■ **Supplied entries**
——————
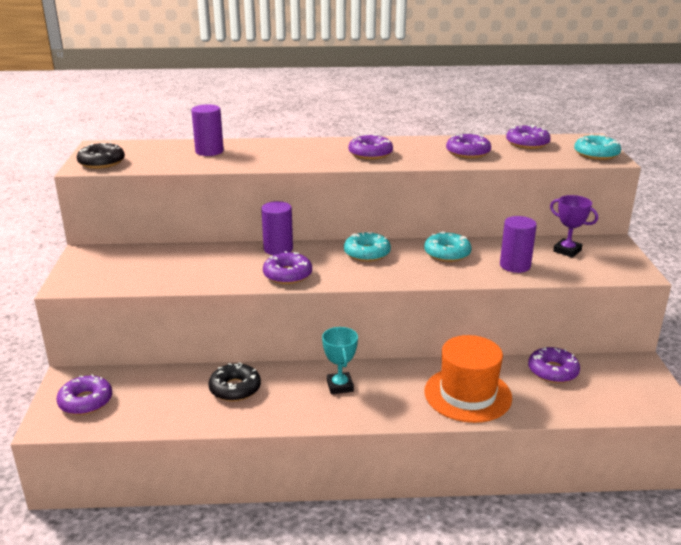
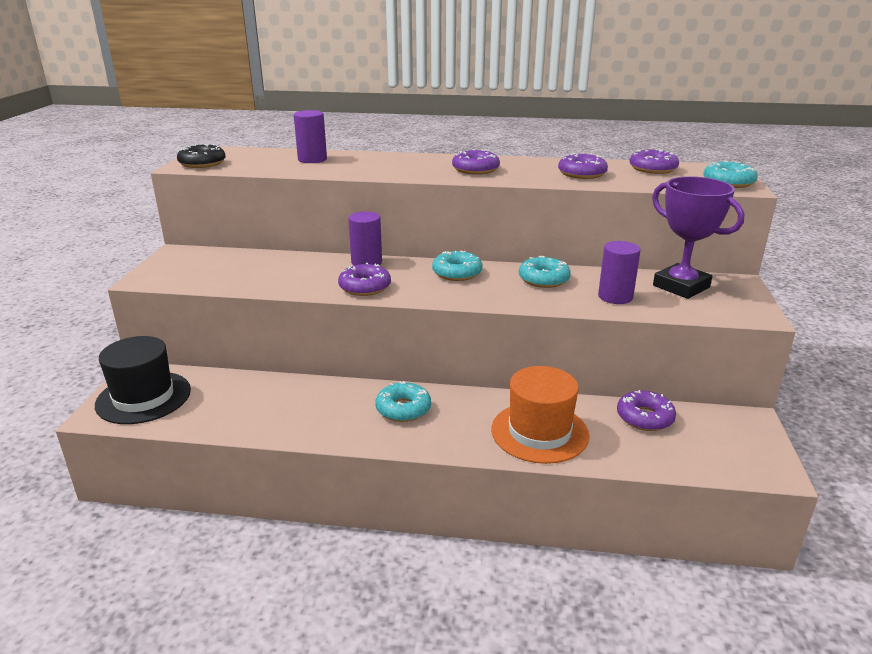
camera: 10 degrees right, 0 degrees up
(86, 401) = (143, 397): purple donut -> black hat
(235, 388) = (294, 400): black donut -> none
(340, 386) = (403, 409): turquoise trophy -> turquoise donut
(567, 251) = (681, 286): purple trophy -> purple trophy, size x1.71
——————
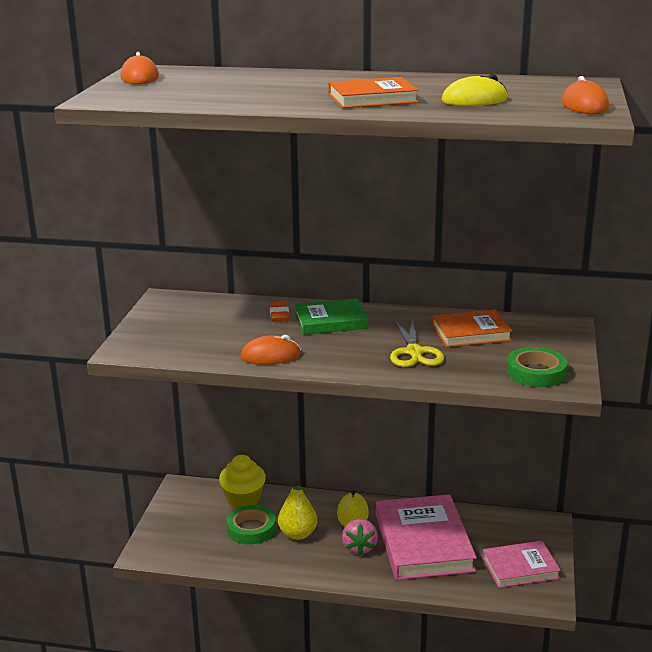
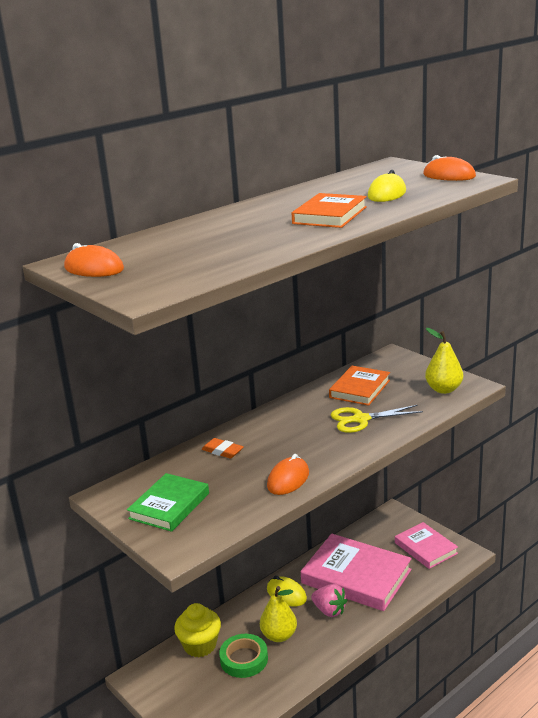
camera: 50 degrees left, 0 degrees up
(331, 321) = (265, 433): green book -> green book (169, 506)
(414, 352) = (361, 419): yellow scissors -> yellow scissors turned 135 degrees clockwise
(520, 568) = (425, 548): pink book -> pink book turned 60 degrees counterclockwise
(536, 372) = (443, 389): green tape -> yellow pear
——————
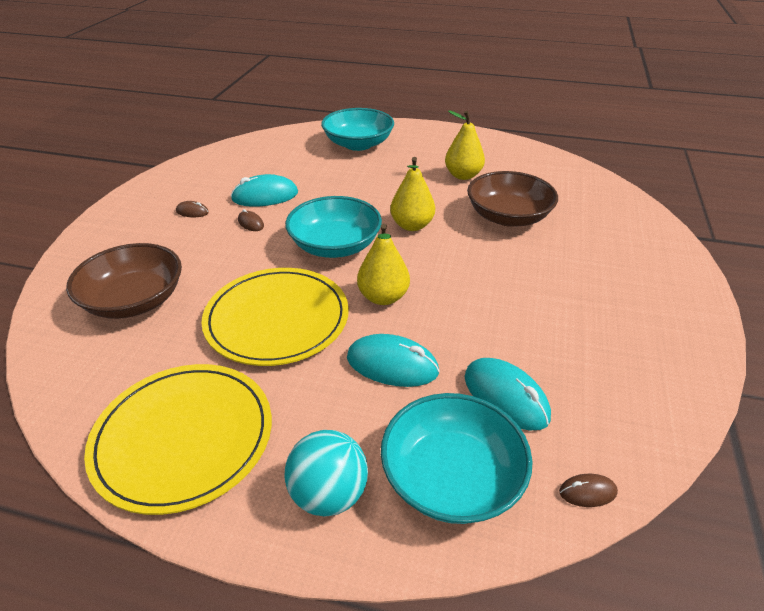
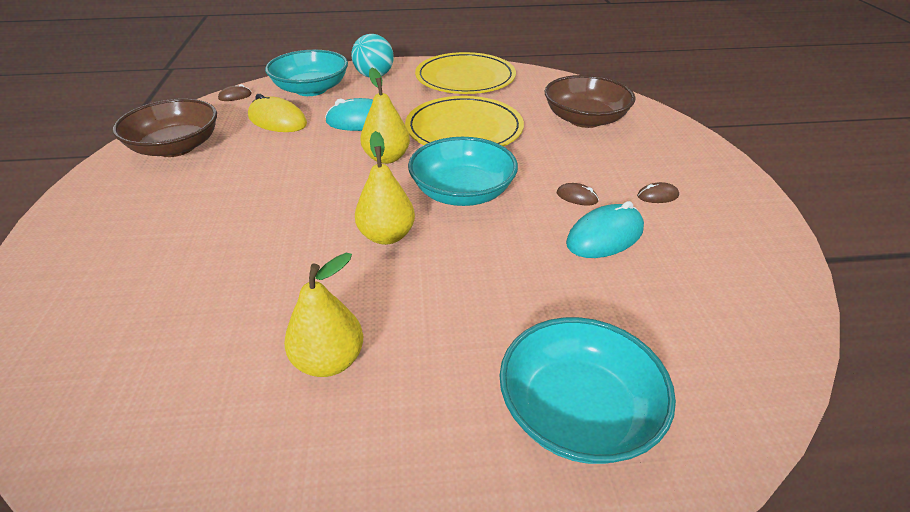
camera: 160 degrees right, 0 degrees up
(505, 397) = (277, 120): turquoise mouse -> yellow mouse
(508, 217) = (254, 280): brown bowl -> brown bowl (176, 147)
——————
■ **Goal of the exercise**
Return, unchanged, the run of lines above that opens with the line containing "(86, 401) = (143, 397): purple" and closes with the line containing "(567, 251) = (681, 286): purple". Include both.

■ **Result of this exercise**
(86, 401) = (143, 397): purple donut -> black hat
(235, 388) = (294, 400): black donut -> none
(340, 386) = (403, 409): turquoise trophy -> turquoise donut
(567, 251) = (681, 286): purple trophy -> purple trophy, size x1.71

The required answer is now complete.